_TASK TO COMPLETE_.
Return exactly the lines from the one containing "U3 pin BYP: none -> GND" through the last line of the records below, both included, and leave out any pictures.
INPUT MATERIAL START
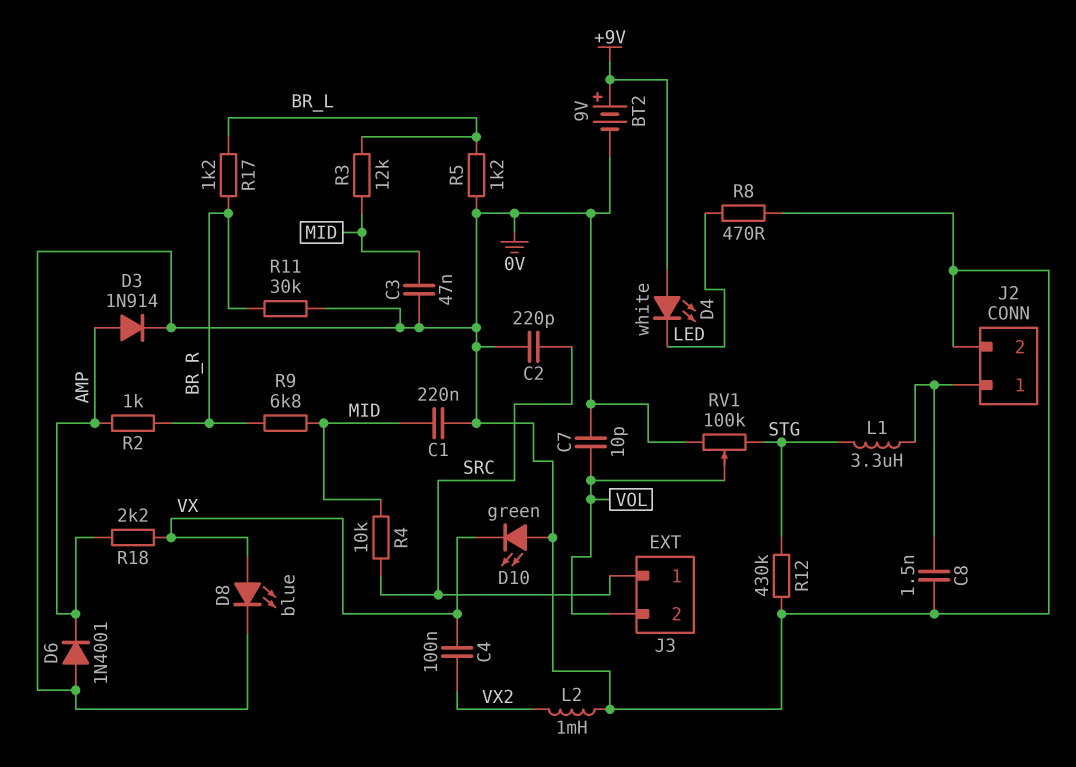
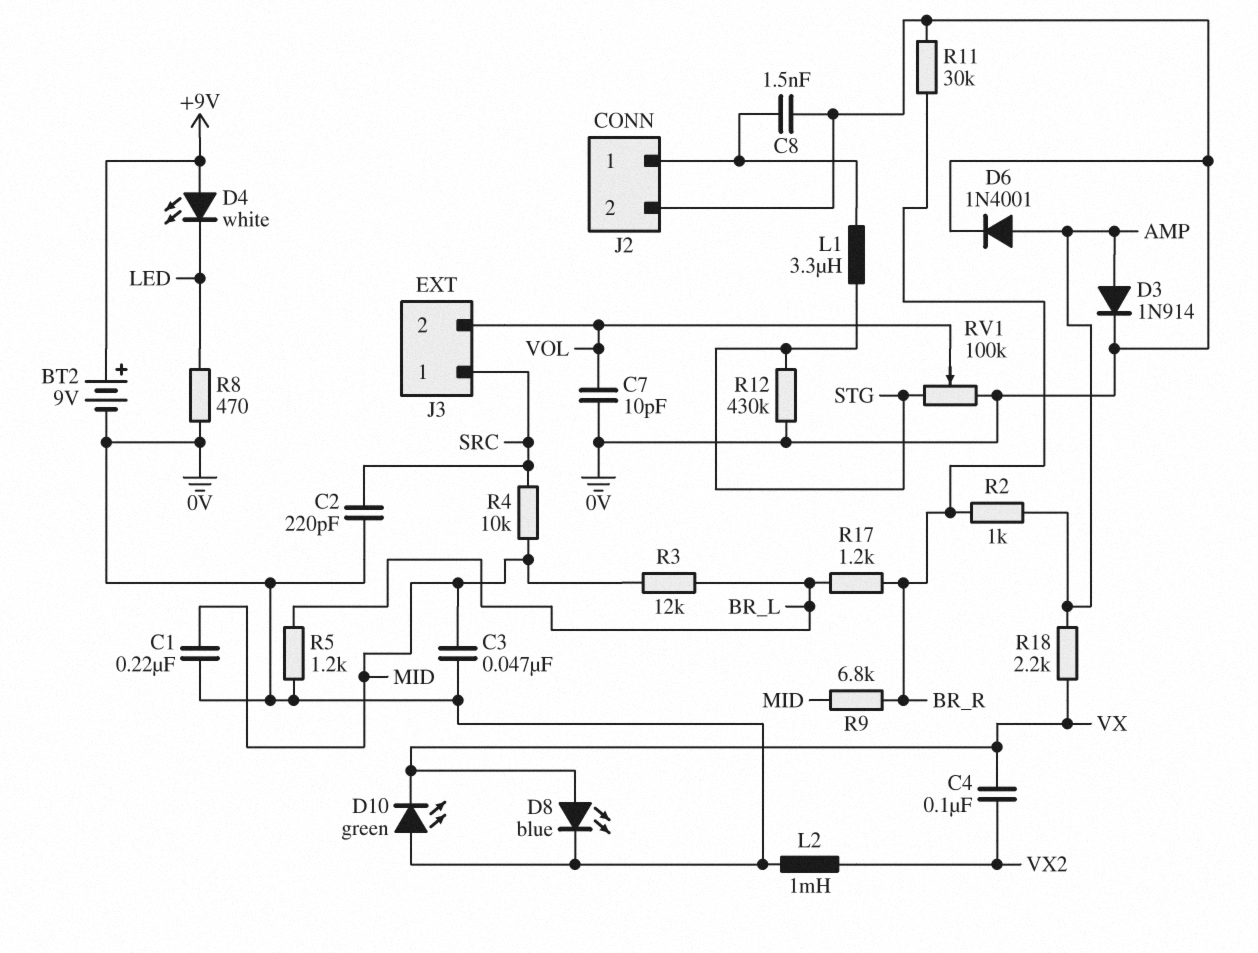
D6: diode 1N4001 (A 0V, K AMP) -> diode 1N4001 (A AMP, K 0V)

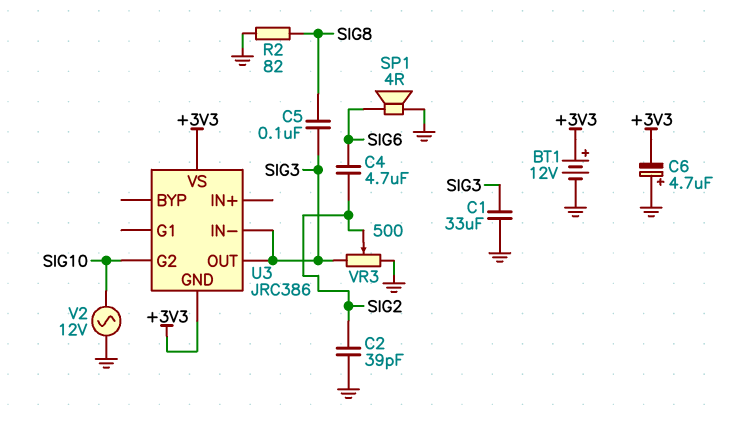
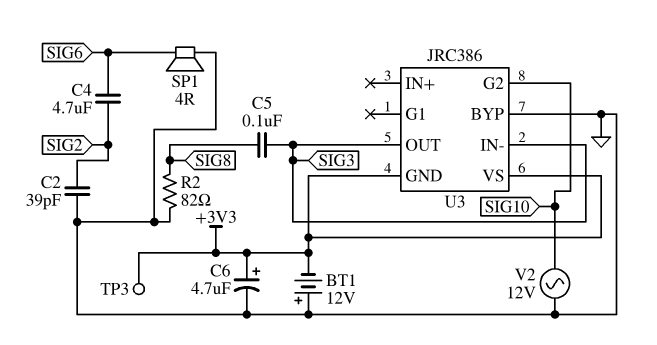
BT1: 12V (plus +3V3, minus GND) -> 12V (plus GND, minus +3V3)
C1: 33uF (GND, SIG3) -> none
C6: 4.7uF (plus GND, minus +3V3) -> 4.7uF (plus +3V3, minus GND)
TP3: none -> test point (+3V3)
U3 pin BYP: none -> GND
VR3: 500 (GND, SIG3, wiper SIG2) -> none

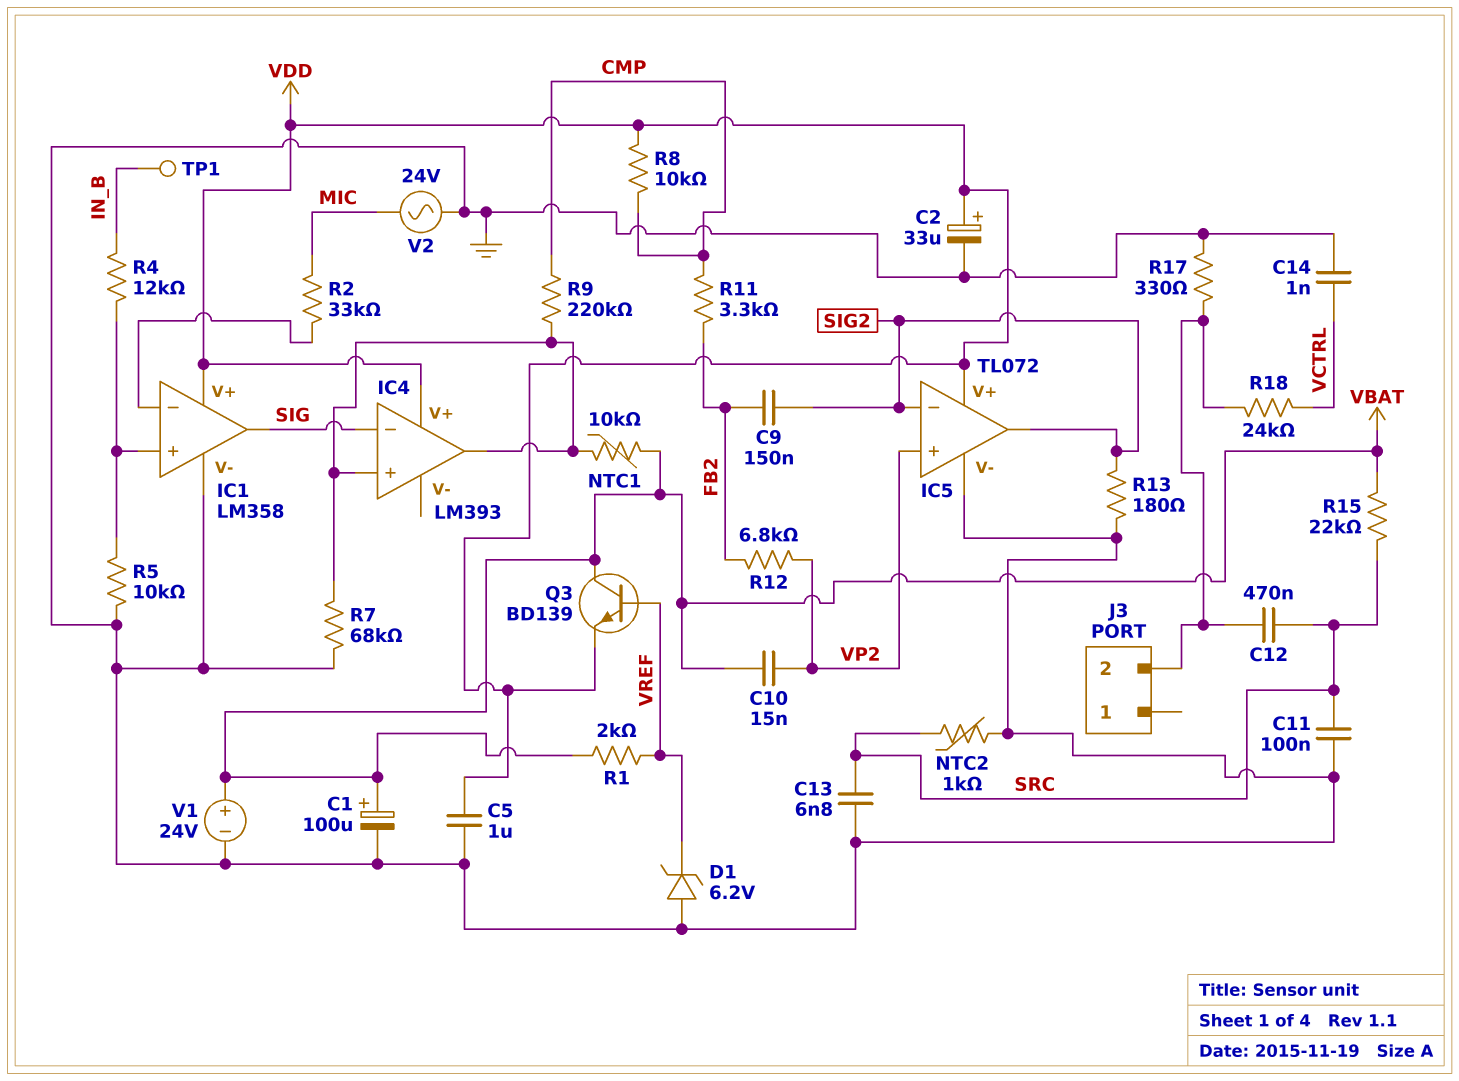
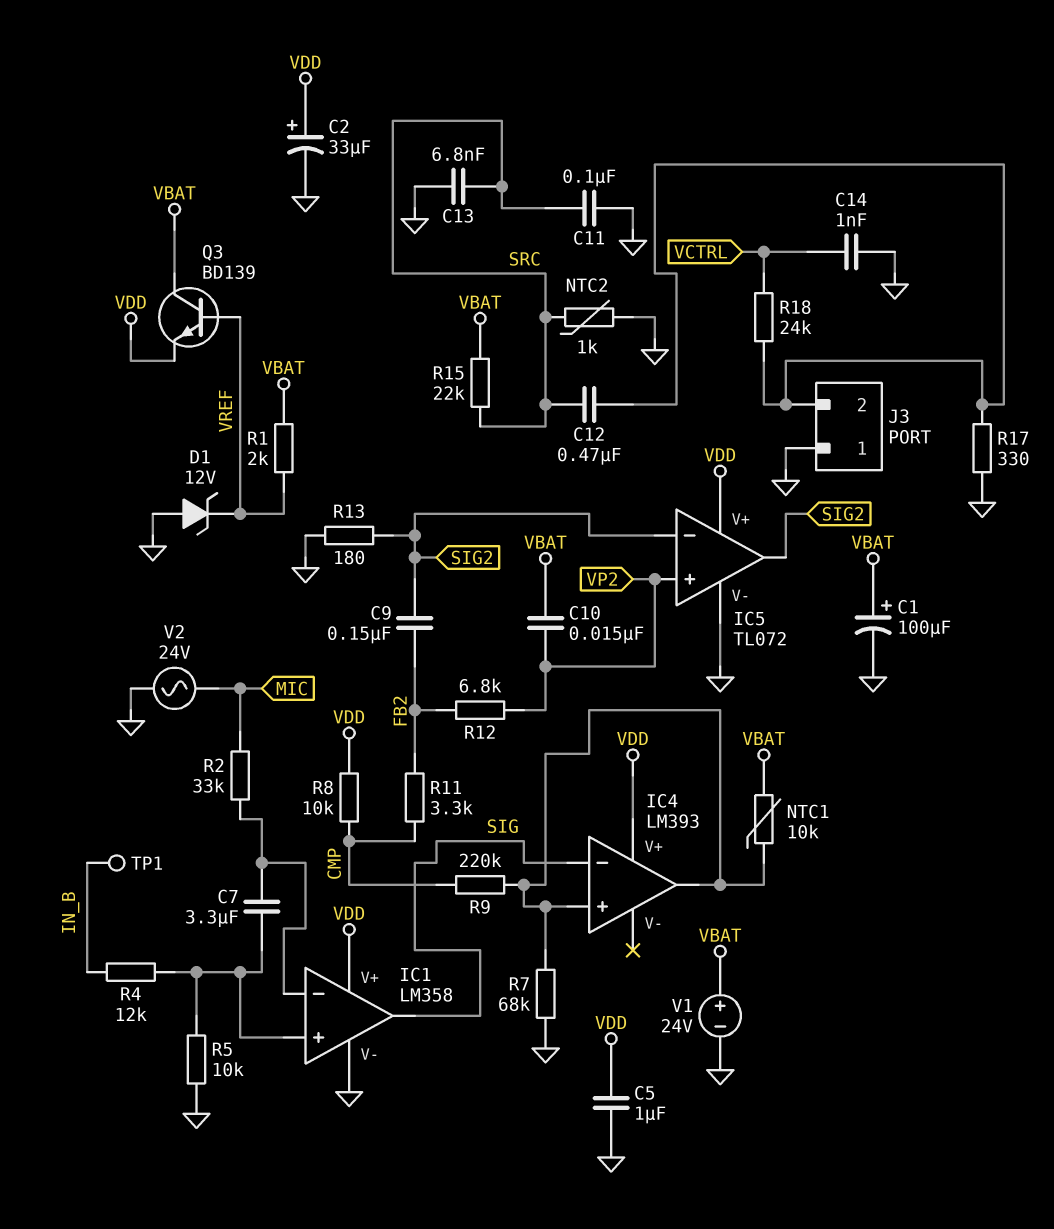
C7: none -> 3.3uF (IC1/in+, IC1/in-)
D1: zener 6.2V (A GND, K VREF) -> zener 12V (A GND, K VREF)
J3 pin 1: none -> GND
INPUT MATERIAL END
_SOLUTION FOR THIS TASK_.
U3 pin BYP: none -> GND
VR3: 500 (GND, SIG3, wiper SIG2) -> none

C7: none -> 3.3uF (IC1/in+, IC1/in-)
D1: zener 6.2V (A GND, K VREF) -> zener 12V (A GND, K VREF)
J3 pin 1: none -> GND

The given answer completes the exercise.